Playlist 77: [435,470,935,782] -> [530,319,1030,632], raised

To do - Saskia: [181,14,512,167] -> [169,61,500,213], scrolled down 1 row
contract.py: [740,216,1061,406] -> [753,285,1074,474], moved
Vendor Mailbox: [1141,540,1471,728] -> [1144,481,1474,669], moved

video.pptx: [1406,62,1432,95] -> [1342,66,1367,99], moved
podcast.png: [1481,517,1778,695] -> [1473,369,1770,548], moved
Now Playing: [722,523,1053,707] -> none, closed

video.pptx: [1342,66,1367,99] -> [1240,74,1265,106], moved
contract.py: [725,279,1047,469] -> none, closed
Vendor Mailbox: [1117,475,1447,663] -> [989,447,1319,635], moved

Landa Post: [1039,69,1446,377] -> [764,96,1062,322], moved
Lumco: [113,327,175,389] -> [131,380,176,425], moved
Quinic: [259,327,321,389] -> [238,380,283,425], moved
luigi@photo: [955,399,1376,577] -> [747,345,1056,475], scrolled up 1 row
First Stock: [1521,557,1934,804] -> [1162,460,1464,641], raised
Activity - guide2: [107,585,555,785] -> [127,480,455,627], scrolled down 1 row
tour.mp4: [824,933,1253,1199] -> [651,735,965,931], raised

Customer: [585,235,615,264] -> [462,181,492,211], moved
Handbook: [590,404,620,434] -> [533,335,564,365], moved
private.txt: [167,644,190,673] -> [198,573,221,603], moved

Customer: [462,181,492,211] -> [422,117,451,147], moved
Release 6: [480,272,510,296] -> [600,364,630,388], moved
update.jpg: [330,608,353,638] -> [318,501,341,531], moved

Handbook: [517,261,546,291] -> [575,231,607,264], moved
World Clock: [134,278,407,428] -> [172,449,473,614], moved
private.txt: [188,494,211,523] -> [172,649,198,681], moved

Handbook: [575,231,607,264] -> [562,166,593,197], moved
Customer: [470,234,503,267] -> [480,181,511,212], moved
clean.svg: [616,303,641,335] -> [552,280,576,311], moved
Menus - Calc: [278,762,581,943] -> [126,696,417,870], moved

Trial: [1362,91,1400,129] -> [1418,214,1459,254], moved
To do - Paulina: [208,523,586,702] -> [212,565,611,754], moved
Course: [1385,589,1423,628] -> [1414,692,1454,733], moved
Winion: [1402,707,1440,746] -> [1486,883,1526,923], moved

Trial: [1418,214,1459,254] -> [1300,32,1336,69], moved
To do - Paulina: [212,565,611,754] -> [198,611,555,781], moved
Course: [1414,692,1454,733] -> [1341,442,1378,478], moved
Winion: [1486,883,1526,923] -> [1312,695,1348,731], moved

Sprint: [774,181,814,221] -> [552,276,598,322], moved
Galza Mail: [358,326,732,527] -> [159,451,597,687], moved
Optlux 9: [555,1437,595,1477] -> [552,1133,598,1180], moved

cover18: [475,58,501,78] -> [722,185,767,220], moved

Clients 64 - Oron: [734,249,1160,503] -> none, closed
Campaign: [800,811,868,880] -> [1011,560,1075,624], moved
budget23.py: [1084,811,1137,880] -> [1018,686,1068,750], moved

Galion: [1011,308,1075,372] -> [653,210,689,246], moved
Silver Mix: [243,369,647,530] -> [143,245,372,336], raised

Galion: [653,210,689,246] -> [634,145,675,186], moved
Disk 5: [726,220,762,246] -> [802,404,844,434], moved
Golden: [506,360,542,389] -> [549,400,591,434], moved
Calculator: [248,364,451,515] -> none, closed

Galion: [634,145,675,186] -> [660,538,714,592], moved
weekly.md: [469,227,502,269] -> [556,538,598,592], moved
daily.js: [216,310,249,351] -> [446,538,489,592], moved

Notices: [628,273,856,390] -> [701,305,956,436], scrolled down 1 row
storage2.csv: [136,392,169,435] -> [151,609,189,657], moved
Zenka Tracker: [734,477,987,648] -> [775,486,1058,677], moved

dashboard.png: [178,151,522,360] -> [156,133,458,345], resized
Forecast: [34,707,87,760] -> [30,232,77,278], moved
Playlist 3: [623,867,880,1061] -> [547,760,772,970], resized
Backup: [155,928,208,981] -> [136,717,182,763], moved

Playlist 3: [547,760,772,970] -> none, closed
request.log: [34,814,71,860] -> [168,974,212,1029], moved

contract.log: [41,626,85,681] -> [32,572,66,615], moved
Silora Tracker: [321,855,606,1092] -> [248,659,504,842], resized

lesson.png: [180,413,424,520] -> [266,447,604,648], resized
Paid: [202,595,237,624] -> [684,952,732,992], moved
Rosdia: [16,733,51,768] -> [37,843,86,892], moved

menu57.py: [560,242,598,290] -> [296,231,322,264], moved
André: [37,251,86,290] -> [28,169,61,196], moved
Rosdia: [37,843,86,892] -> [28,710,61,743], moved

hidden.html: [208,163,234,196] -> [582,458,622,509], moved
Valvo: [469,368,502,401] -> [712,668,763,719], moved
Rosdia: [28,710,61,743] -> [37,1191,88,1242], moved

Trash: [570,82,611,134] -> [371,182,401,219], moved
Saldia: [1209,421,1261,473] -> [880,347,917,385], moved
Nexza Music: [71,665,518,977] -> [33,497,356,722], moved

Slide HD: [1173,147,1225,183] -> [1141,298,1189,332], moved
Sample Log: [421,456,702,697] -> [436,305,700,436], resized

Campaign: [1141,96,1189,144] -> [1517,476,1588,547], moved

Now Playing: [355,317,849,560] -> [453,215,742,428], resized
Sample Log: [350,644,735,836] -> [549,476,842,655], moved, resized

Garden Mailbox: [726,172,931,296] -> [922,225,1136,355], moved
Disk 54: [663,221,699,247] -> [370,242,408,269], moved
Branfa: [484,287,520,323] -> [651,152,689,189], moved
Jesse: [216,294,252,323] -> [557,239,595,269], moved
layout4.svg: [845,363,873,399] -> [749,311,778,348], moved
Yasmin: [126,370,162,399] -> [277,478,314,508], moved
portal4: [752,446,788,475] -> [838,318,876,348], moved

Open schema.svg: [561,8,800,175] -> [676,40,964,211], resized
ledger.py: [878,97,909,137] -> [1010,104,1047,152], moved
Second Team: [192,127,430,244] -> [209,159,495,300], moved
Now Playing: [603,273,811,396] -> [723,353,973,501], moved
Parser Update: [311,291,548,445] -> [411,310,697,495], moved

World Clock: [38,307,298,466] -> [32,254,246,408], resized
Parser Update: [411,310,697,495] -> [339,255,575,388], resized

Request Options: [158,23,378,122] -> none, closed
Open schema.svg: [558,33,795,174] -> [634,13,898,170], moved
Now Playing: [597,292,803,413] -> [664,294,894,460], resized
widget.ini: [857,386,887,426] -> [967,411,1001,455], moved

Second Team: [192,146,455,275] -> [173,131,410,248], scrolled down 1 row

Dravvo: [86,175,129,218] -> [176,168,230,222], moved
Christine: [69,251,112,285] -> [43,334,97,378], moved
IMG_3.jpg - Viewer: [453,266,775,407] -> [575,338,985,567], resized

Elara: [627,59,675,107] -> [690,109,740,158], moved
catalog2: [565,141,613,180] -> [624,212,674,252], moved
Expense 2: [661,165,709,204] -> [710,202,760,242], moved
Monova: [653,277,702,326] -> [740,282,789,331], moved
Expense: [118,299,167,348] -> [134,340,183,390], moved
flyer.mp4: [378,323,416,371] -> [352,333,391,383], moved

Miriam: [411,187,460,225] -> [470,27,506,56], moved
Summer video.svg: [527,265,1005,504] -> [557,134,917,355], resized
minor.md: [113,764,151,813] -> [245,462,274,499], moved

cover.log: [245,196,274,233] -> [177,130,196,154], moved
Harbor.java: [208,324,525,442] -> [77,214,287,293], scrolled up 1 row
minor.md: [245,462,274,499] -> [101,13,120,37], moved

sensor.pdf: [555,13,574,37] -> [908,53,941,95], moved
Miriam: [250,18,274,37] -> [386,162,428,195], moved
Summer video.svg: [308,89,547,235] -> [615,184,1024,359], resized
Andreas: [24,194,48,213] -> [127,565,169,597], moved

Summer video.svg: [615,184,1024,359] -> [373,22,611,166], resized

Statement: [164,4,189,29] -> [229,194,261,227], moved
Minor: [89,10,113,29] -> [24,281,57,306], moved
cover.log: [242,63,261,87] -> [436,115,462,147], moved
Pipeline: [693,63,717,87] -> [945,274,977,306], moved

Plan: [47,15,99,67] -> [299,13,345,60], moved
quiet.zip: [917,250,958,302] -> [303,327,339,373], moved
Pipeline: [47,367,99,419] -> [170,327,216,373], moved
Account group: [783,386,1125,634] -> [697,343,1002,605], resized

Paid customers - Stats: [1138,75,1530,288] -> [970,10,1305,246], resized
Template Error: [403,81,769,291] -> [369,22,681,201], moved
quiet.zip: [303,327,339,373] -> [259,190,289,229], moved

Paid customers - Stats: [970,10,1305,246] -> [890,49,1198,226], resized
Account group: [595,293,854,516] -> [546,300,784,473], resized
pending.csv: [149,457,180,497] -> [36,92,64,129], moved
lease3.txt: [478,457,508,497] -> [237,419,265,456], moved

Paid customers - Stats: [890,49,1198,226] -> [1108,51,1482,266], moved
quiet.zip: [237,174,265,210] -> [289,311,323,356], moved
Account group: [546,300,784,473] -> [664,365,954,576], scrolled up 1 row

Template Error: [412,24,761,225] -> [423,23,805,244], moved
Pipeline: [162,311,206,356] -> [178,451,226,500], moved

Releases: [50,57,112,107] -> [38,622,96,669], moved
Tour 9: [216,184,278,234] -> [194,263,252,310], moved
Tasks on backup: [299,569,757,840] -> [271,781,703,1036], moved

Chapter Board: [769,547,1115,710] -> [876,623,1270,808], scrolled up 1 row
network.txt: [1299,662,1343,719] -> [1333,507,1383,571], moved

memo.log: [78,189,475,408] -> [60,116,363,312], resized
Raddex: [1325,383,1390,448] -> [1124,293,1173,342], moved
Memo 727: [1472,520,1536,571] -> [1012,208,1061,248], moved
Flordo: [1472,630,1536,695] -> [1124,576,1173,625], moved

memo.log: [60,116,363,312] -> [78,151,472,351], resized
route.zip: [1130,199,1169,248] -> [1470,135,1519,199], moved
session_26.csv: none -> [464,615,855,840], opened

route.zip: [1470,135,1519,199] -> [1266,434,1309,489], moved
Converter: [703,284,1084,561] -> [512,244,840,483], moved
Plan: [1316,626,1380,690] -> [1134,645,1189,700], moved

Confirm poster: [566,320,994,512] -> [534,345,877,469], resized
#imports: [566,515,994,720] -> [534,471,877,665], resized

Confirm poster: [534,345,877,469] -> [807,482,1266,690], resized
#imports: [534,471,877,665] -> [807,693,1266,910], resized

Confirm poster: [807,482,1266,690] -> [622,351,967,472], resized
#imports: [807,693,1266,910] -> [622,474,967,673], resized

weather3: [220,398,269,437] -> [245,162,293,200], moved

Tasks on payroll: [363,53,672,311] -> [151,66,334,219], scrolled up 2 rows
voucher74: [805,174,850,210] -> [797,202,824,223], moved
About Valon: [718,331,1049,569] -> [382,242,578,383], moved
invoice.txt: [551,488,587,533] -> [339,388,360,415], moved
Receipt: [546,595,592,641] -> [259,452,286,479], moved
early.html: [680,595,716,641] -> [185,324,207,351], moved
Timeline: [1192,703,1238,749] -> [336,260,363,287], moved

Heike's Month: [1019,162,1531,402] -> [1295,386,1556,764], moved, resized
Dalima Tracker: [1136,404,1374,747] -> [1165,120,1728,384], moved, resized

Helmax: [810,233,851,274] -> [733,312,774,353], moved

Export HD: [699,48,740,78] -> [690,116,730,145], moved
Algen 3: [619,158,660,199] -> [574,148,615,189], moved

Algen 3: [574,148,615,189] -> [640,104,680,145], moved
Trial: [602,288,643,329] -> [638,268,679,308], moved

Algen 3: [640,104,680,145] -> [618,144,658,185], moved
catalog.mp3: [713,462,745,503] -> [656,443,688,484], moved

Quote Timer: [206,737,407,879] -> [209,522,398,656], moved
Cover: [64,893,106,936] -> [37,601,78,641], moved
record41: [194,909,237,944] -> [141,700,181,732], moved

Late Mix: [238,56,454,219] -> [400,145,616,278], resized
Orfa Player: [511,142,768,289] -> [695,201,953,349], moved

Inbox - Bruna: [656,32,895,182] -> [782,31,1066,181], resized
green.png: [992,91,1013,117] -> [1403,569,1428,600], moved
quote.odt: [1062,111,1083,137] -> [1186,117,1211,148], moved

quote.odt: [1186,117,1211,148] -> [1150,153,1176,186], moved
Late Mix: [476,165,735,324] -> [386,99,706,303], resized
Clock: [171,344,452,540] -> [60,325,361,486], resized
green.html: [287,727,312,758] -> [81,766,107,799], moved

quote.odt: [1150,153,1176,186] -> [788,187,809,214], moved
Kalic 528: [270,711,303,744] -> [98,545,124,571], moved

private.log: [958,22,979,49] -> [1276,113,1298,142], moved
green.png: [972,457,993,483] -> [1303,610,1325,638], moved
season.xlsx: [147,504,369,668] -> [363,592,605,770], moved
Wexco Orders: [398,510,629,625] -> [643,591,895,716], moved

# What to do:
From the data above, reproduce word for word the lines running from the line with "Paid customers - Stats: [970,10,1305,246]" to the line with "Paid customers - Stats: [890,49,1198,226]", ends included.

# Response for this exercise:
Paid customers - Stats: [970,10,1305,246] -> [890,49,1198,226], resized
Account group: [595,293,854,516] -> [546,300,784,473], resized
pending.csv: [149,457,180,497] -> [36,92,64,129], moved
lease3.txt: [478,457,508,497] -> [237,419,265,456], moved

Paid customers - Stats: [890,49,1198,226] -> [1108,51,1482,266], moved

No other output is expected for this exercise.